### INSTRUCTIONS FOR THE TASK
Output, exactly and in full, only the lines from the one containing "CN103 pin 2: +12V -> GND" to the last line of the data. Pictures should not appear.

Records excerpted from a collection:
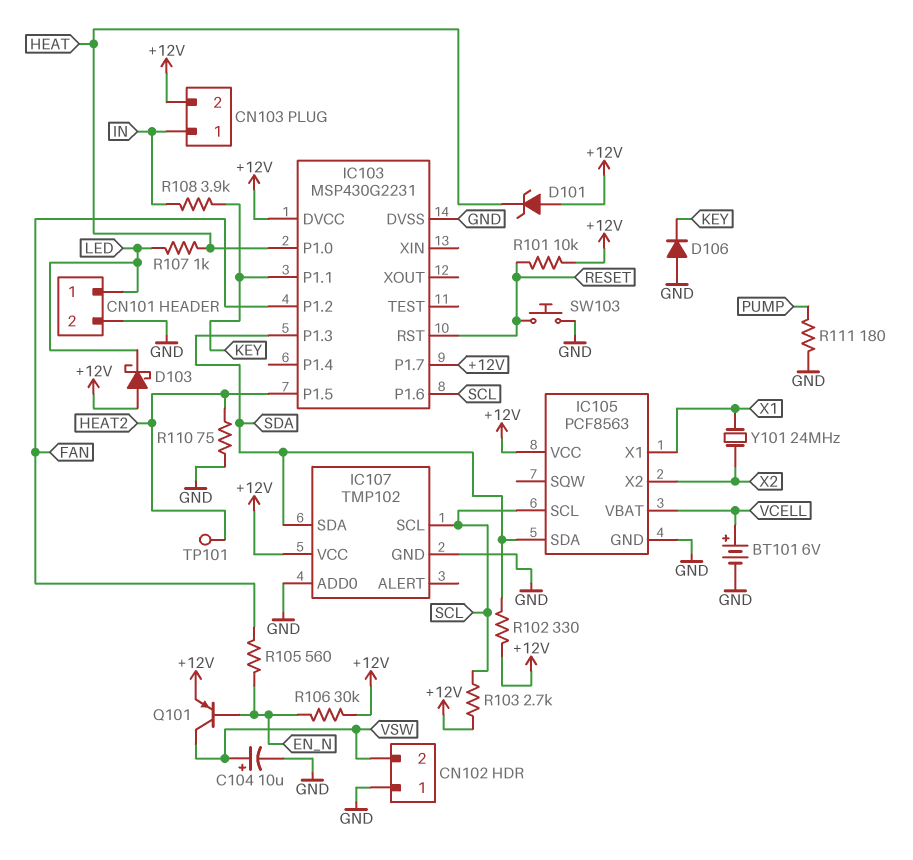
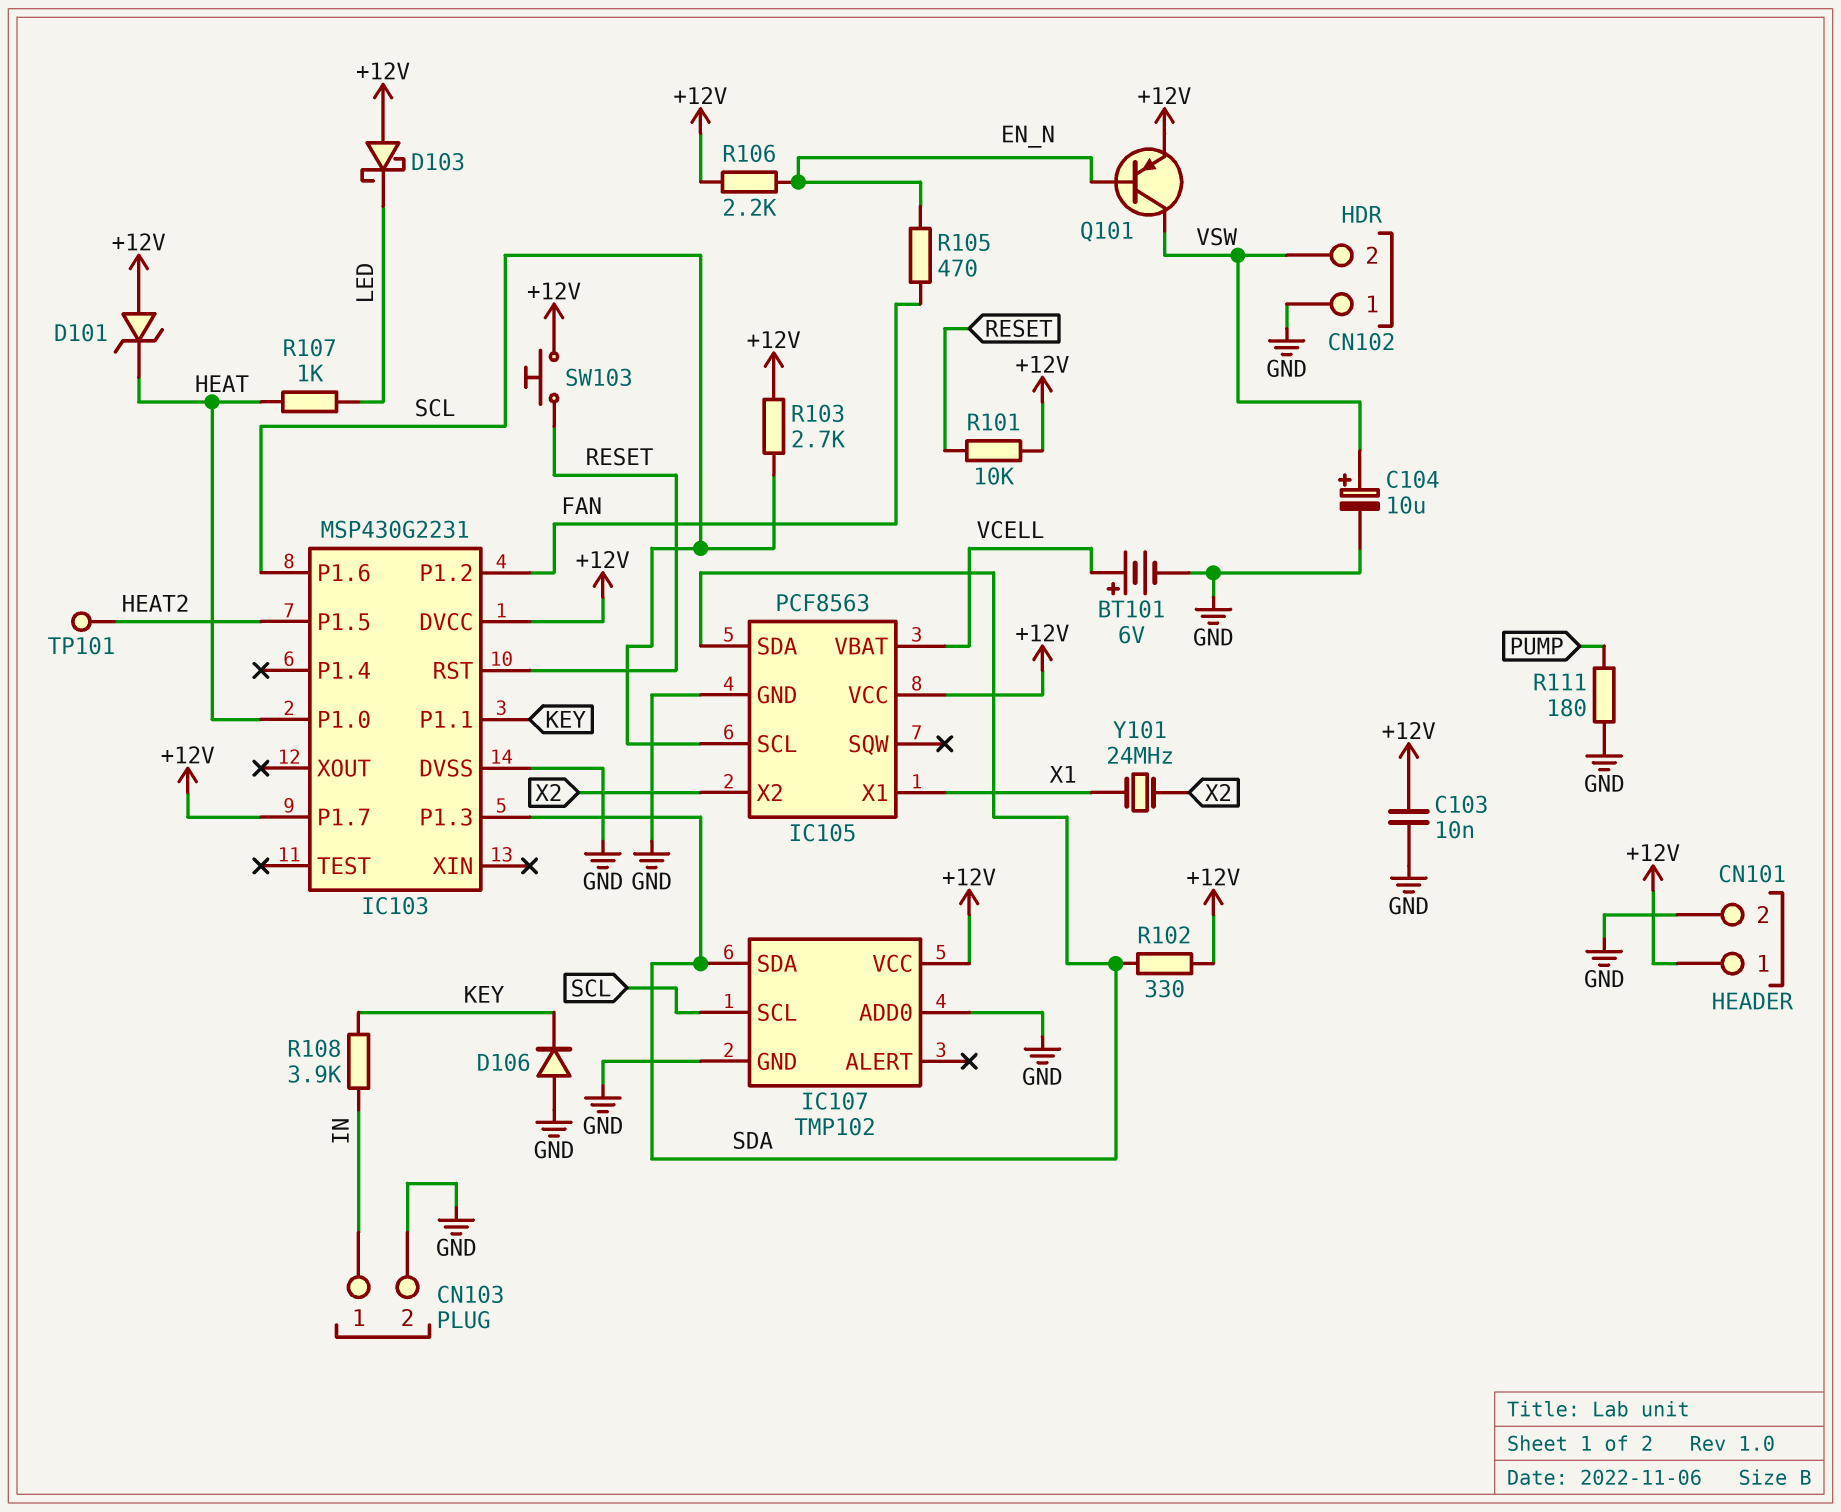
C103: none -> 10nF (+12V, GND)
CN101 pin 1: LED -> +12V
CN103 pin 2: +12V -> GND
R105: 560 (EN_N, FAN) -> 470 (EN_N, FAN)
R106: 30k (+12V, EN_N) -> 2.2k (+12V, EN_N)
R110: 75 (GND, HEAT2) -> none
SW103: button (GND, RESET) -> button (+12V, RESET)

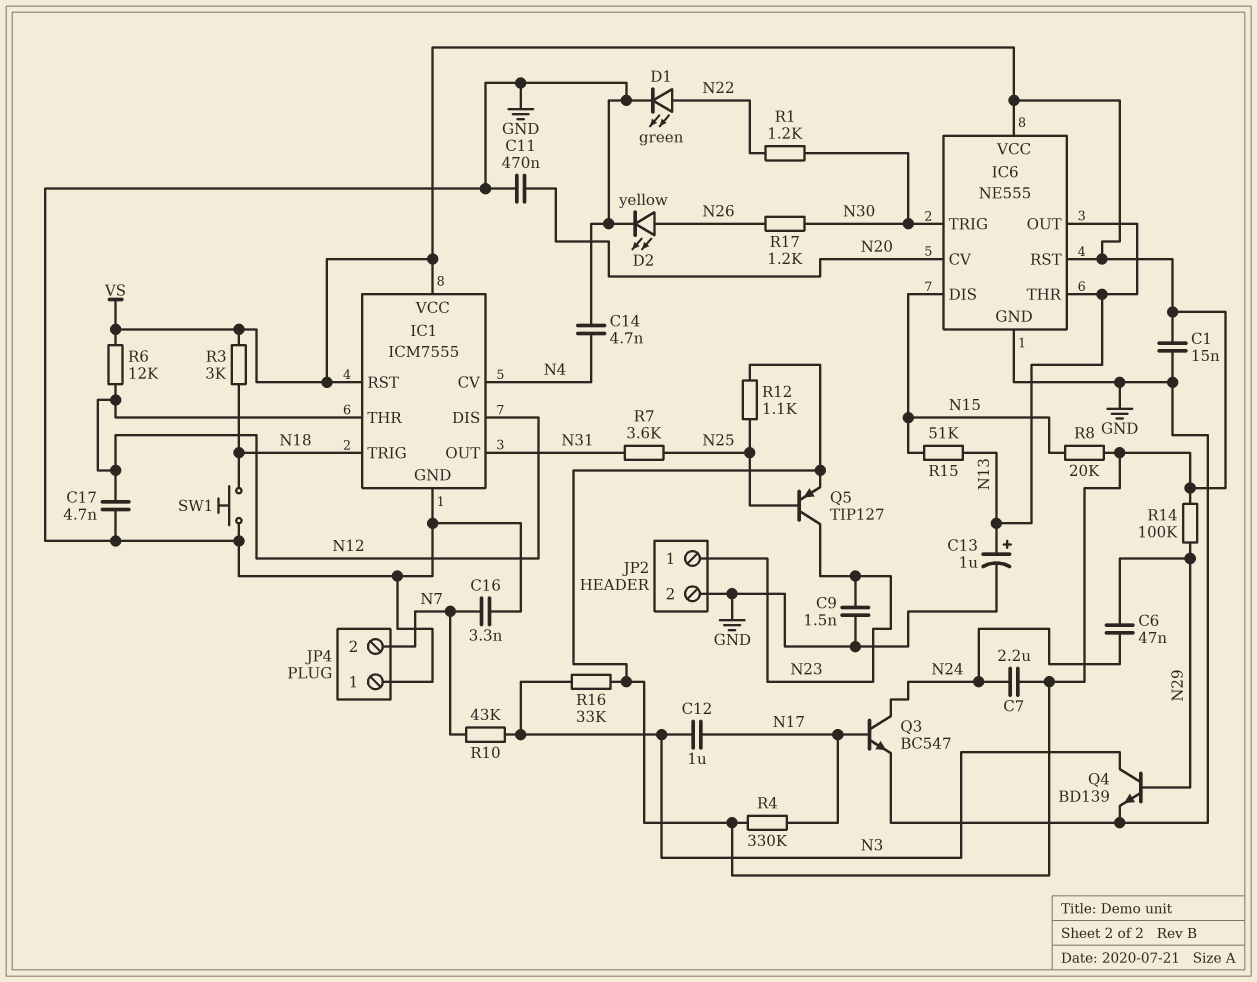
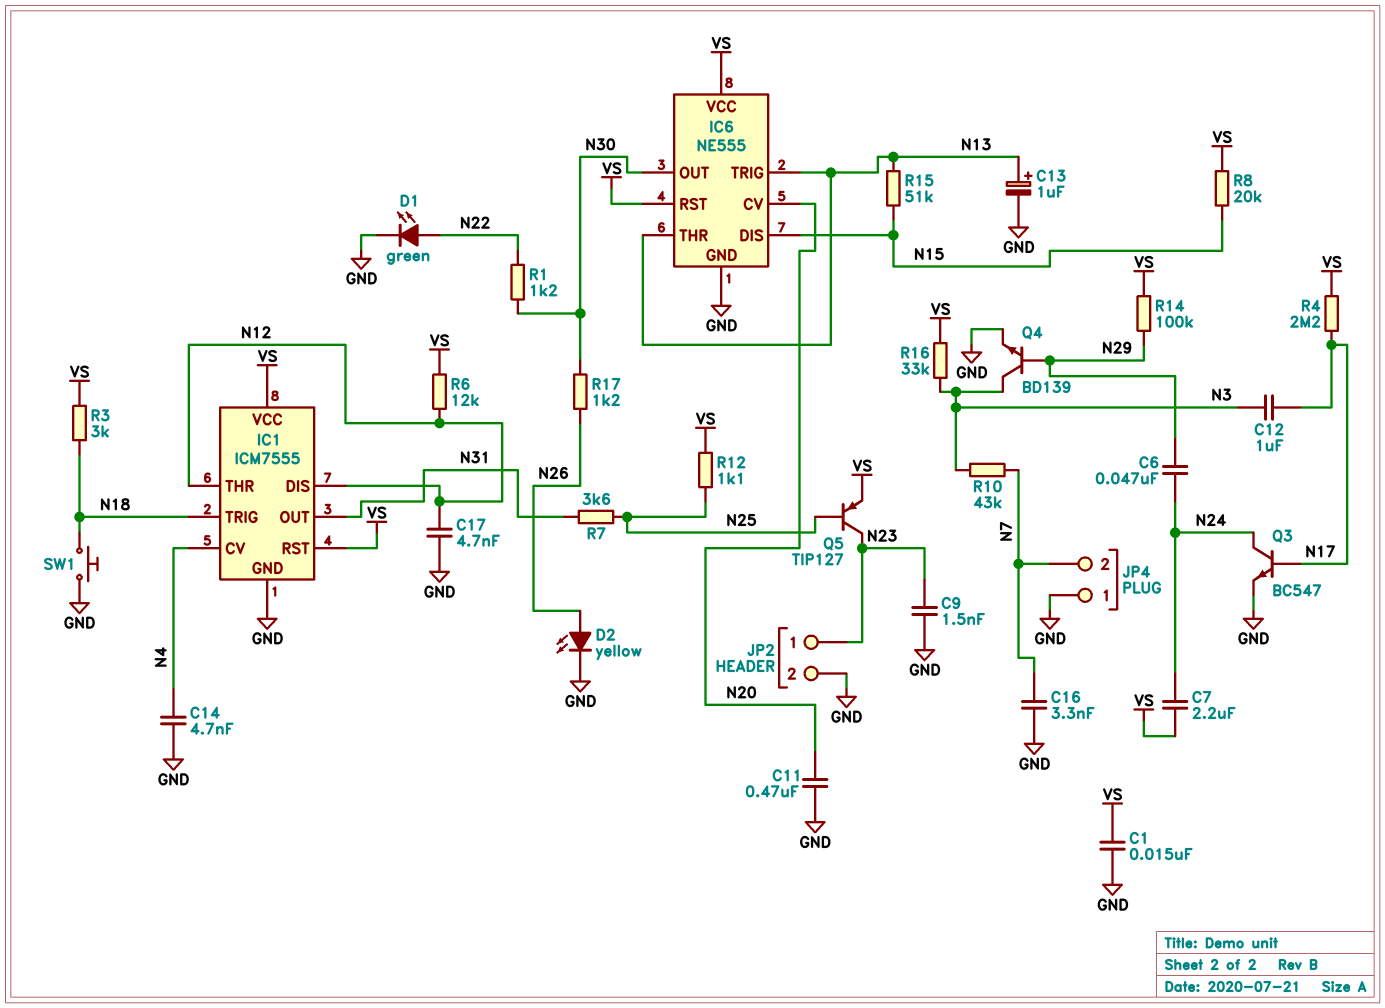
IC6 pin OUT: N13 -> N30
IC6 pin TRIG: N30 -> N13
R4: 330k (N17, VS) -> 2.2M (N17, VS)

### ANSWER TO THE PROBLEM
CN103 pin 2: +12V -> GND
R105: 560 (EN_N, FAN) -> 470 (EN_N, FAN)
R106: 30k (+12V, EN_N) -> 2.2k (+12V, EN_N)
R110: 75 (GND, HEAT2) -> none
SW103: button (GND, RESET) -> button (+12V, RESET)

IC6 pin OUT: N13 -> N30
IC6 pin TRIG: N30 -> N13
R4: 330k (N17, VS) -> 2.2M (N17, VS)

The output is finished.